---------- SUPPLIED RECORDS ----------
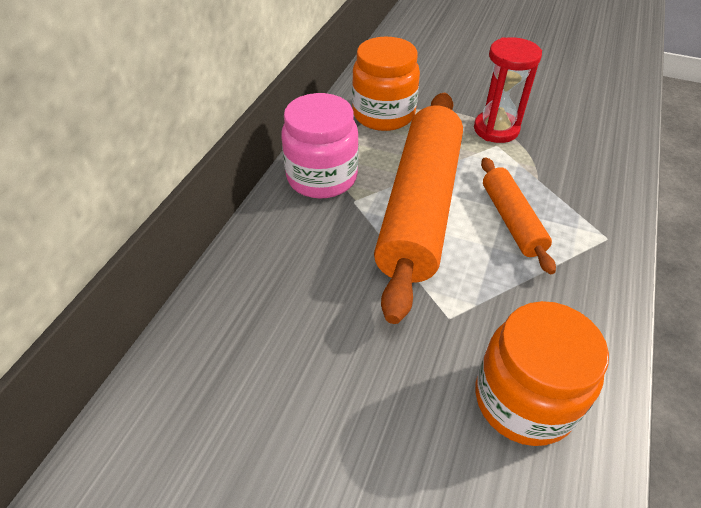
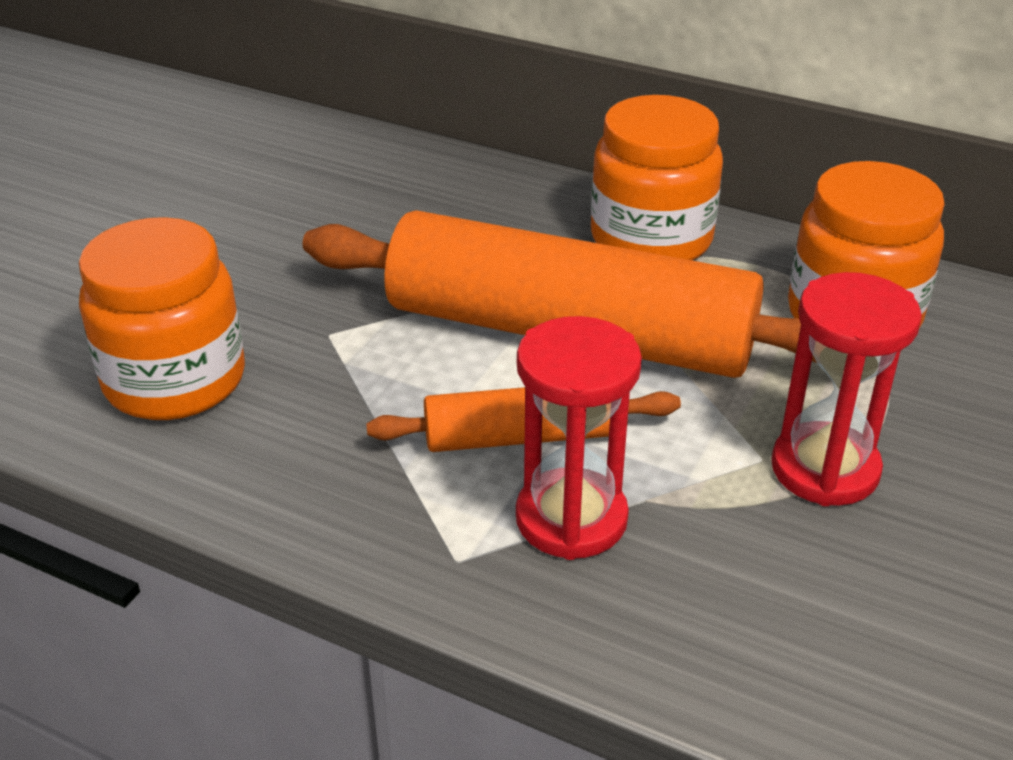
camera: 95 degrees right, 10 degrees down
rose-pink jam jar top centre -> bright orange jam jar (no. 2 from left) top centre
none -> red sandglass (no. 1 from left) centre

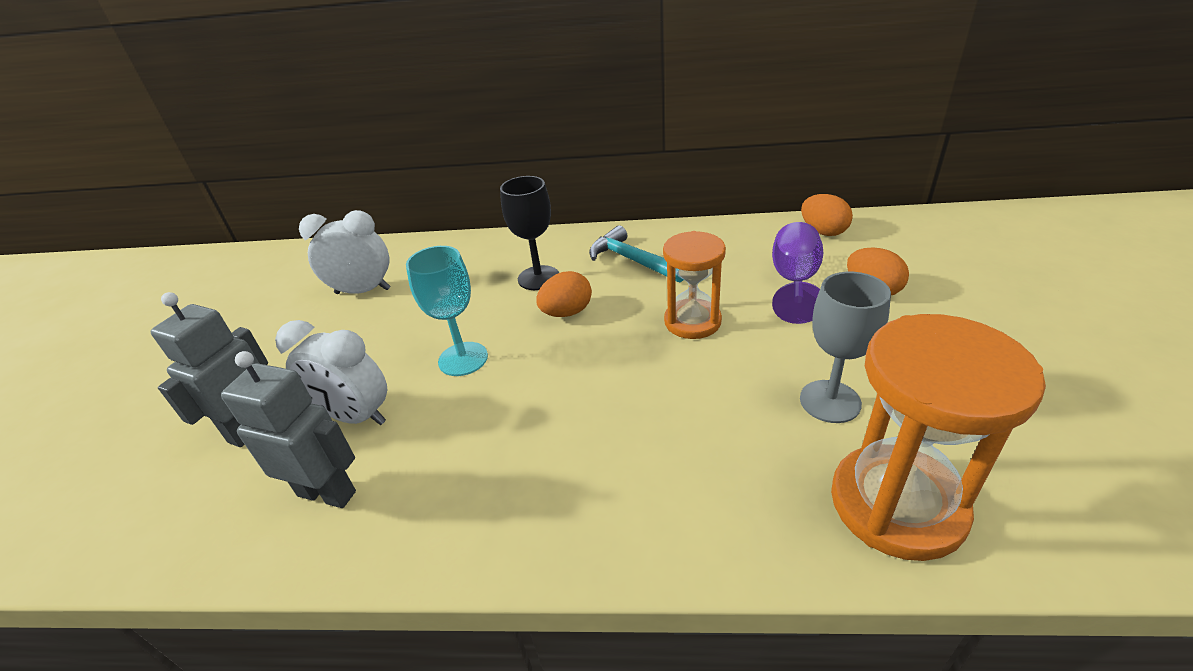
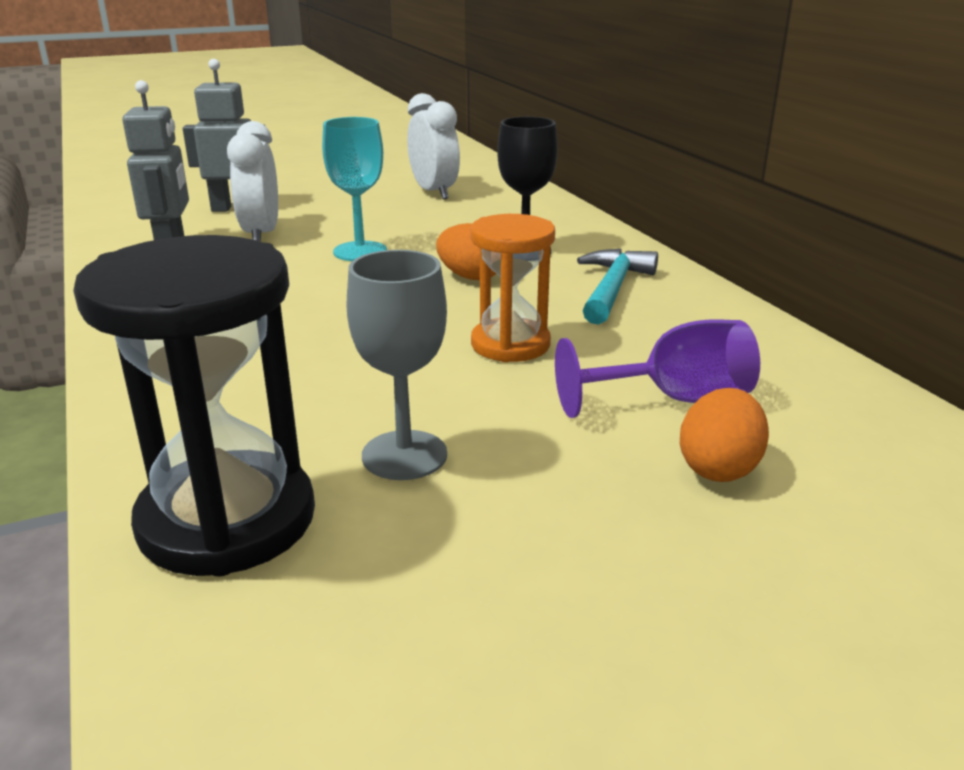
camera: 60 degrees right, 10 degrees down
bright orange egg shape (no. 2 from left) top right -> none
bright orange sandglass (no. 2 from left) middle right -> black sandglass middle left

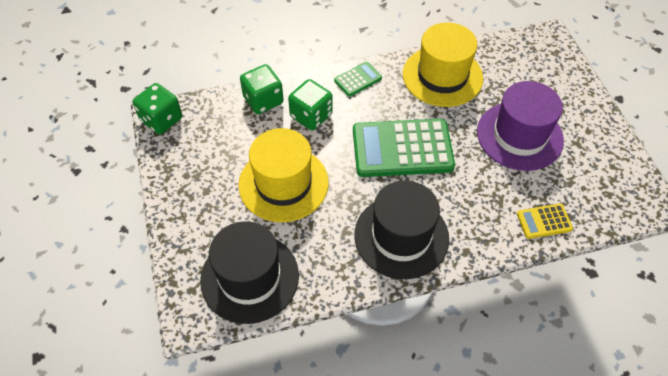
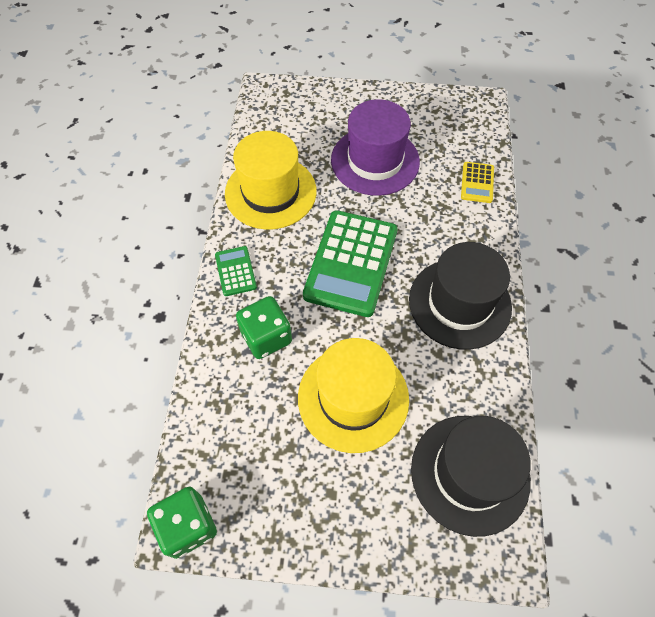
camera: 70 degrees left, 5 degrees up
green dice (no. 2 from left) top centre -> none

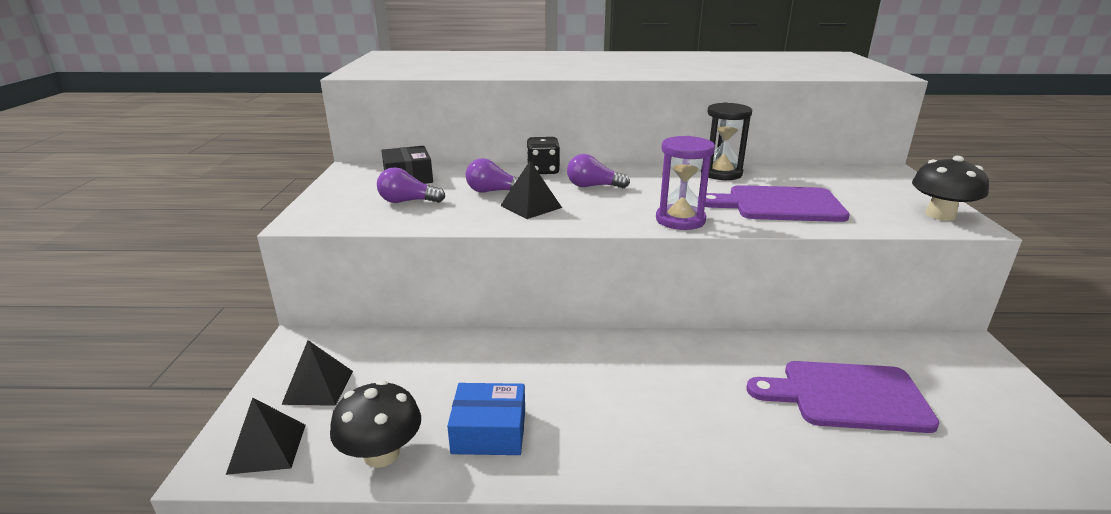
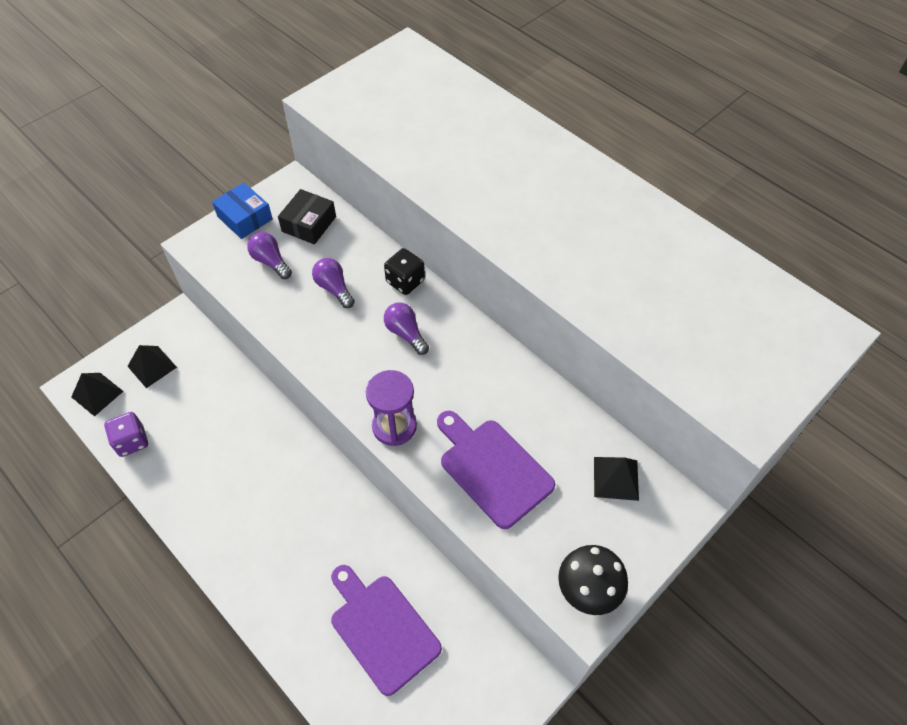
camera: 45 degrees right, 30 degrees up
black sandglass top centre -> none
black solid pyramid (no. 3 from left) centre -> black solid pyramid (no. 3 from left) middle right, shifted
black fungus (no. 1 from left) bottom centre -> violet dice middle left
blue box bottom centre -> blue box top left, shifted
----------
→ ABOUT THIS EXERCISE
Every record, from top to bottom, gets written out exactly; no picture goes into the copy.

→ EXERCISE OUTPUT
camera: 95 degrees right, 10 degrees down
rose-pink jam jar top centre -> bright orange jam jar (no. 2 from left) top centre
none -> red sandglass (no. 1 from left) centre

camera: 60 degrees right, 10 degrees down
bright orange egg shape (no. 2 from left) top right -> none
bright orange sandglass (no. 2 from left) middle right -> black sandglass middle left

camera: 70 degrees left, 5 degrees up
green dice (no. 2 from left) top centre -> none

camera: 45 degrees right, 30 degrees up
black sandglass top centre -> none
black solid pyramid (no. 3 from left) centre -> black solid pyramid (no. 3 from left) middle right, shifted
black fungus (no. 1 from left) bottom centre -> violet dice middle left
blue box bottom centre -> blue box top left, shifted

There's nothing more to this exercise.